§ Exercise materials:
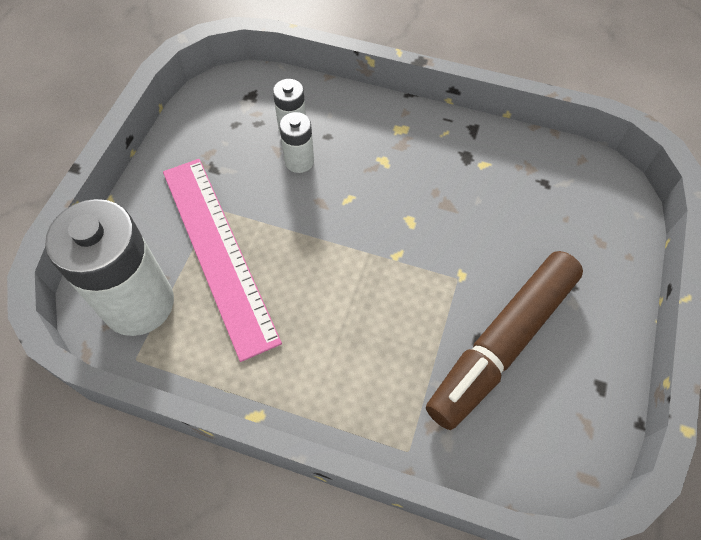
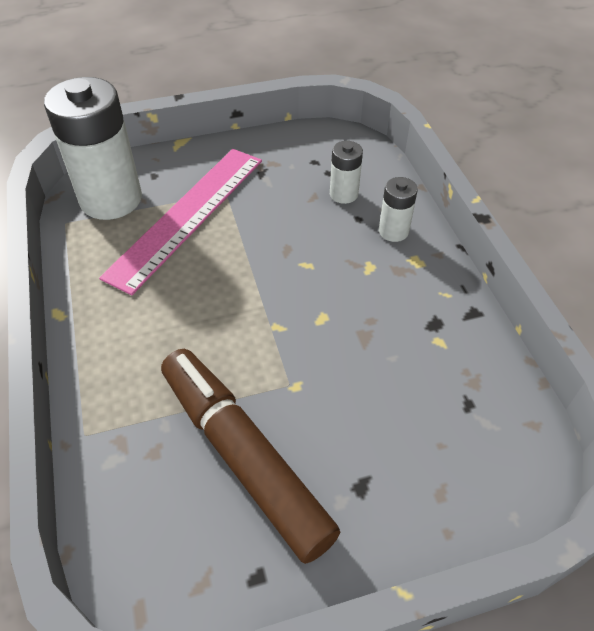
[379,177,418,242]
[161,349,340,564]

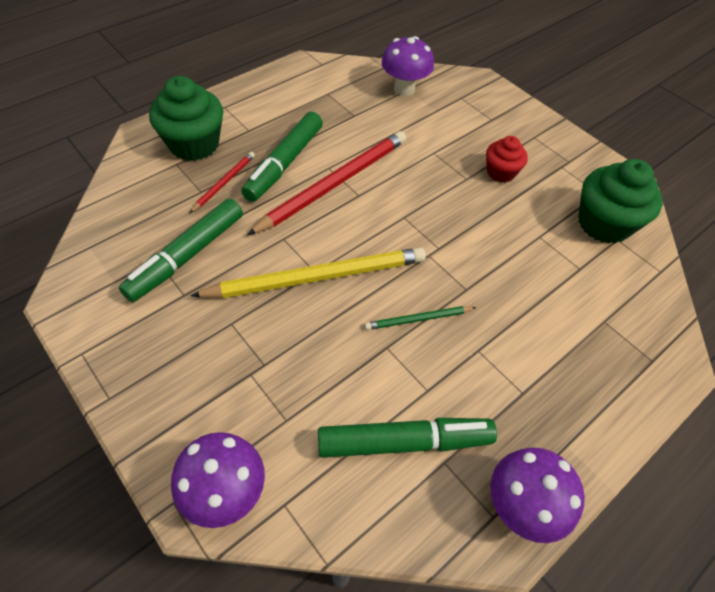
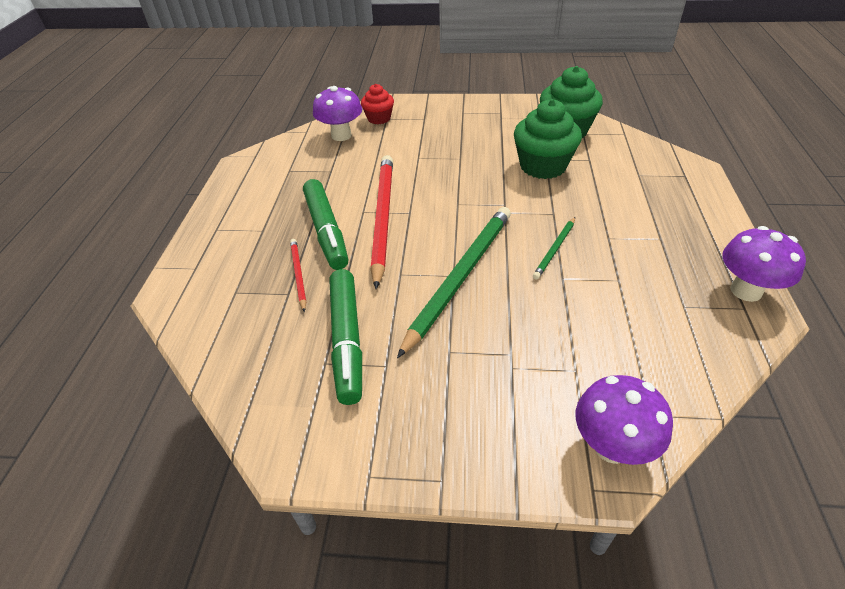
[318,418,497,458] (first image)
[514,99,582,179]
[361,84,394,124]
[397,207,511,358]

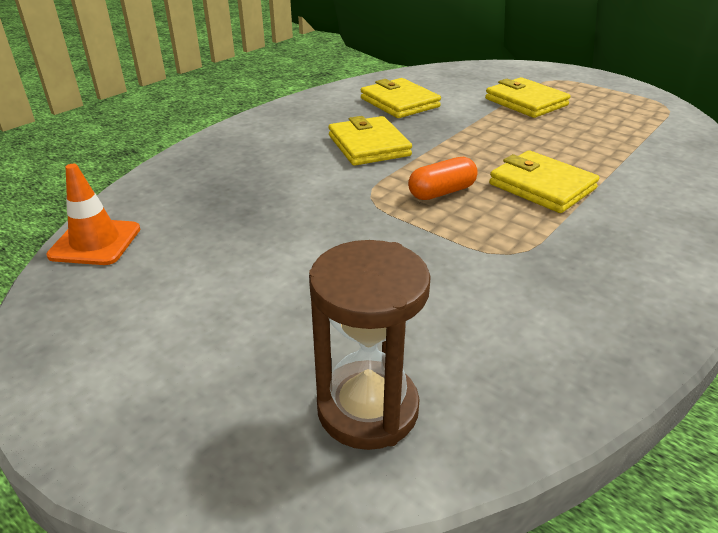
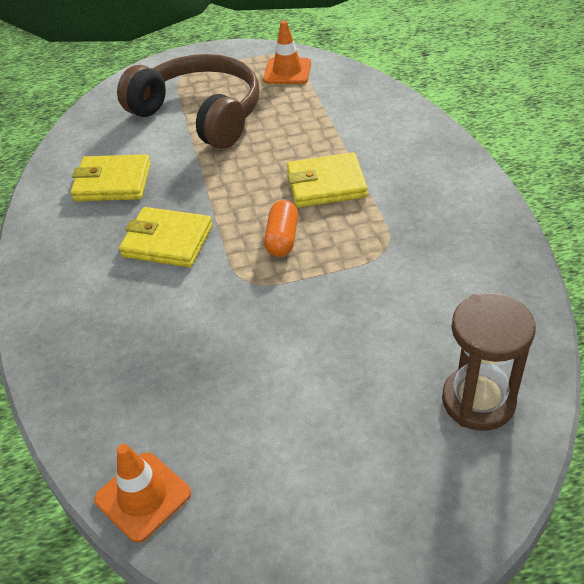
[263,20,311,84]
[117,54,259,149]

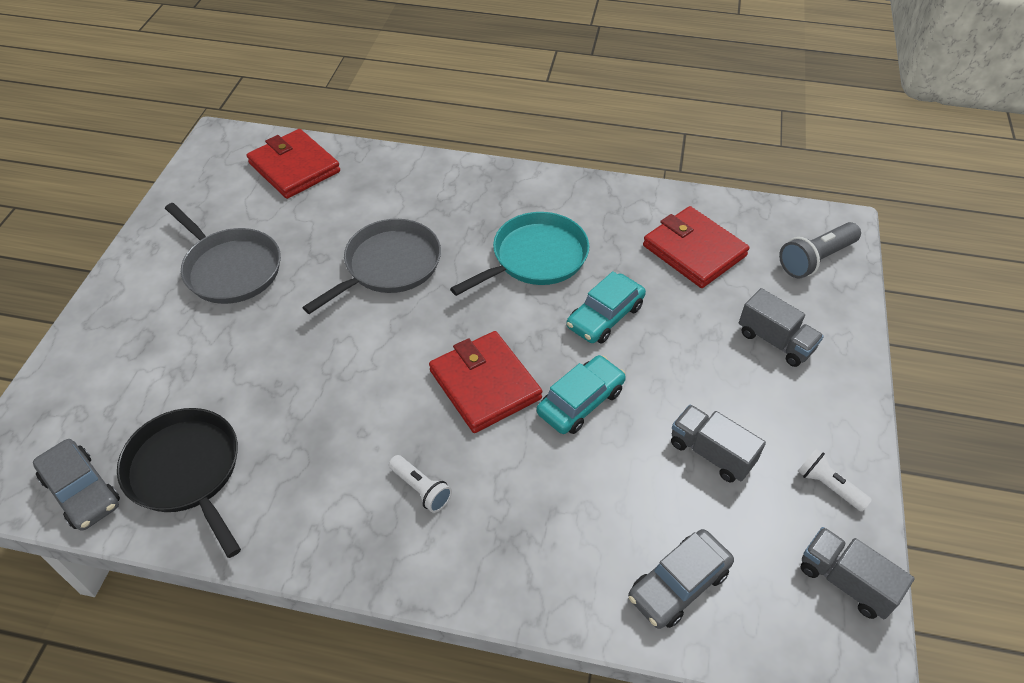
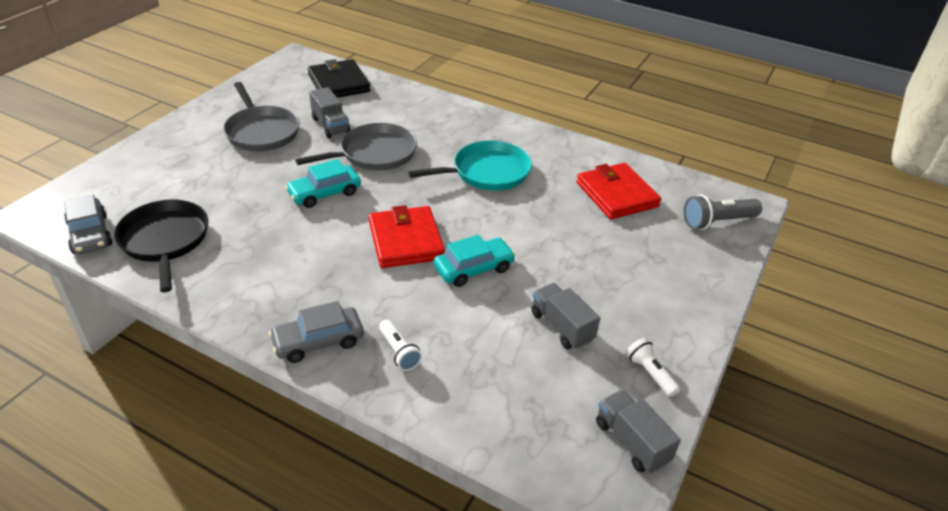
[379,320,422,371]
[285,159,361,208]
[269,301,364,363]
[309,87,350,138]
[308,59,370,98]

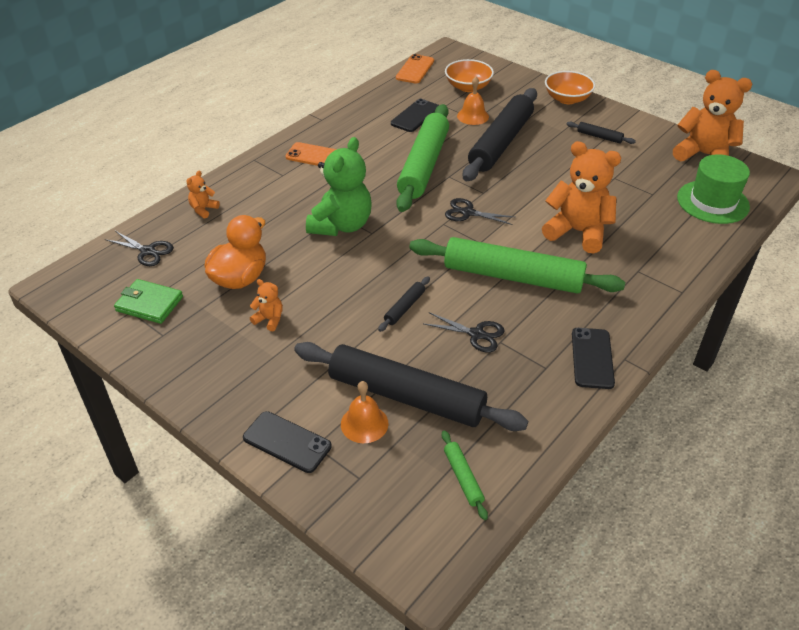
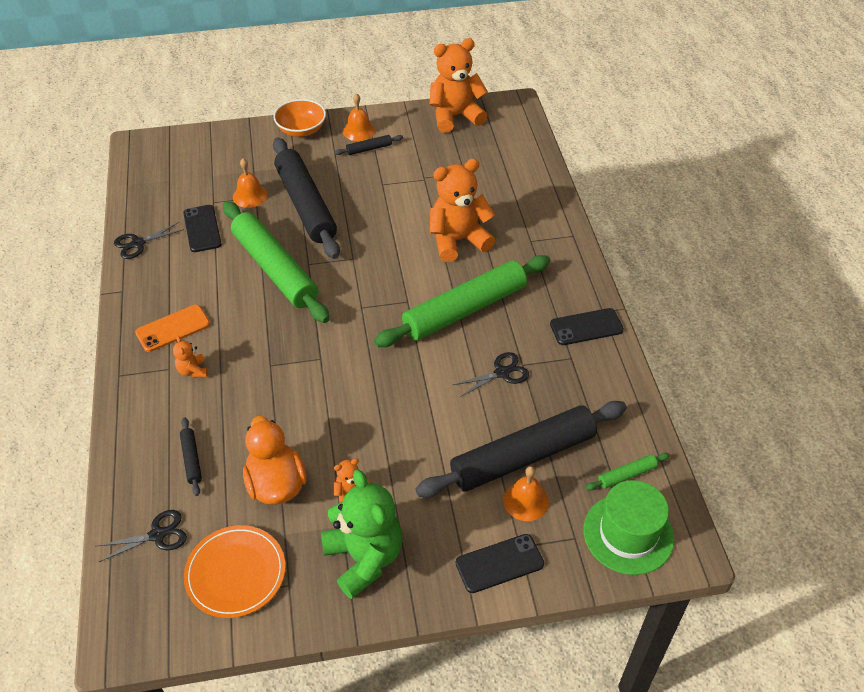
[396,54,434,83] (first image)
[445,59,494,92] (first image)
[343,93,375,141]
[173,336,208,378]
[321,470,402,599]
[180,418,202,496]
[114,222,184,259]
[584,480,674,575]
[184,525,285,618]
[585,453,670,491]
[550,308,624,345]

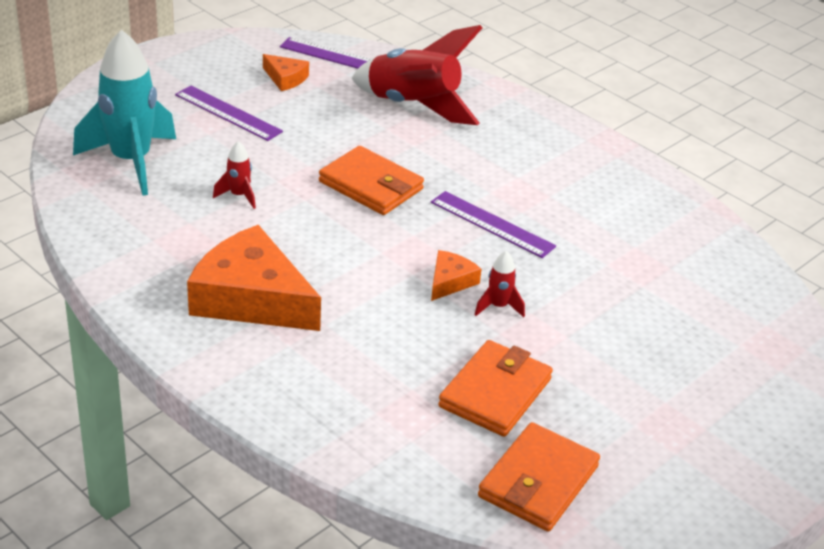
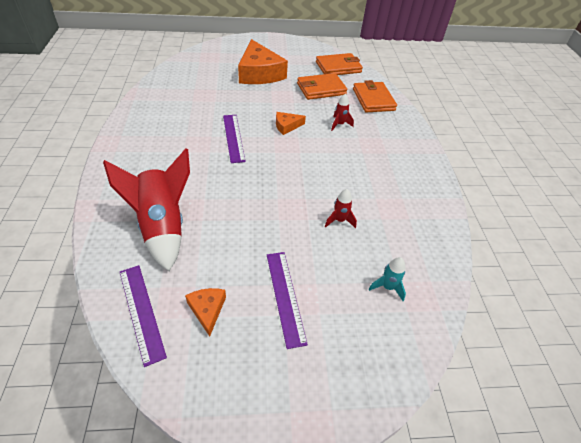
[238,39,288,84]
[353,80,397,112]
[331,94,354,131]
[369,257,406,301]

§ Task instructions: State how many lines in the listing above contain the word "image", giving only the number.

§ Written solution: 3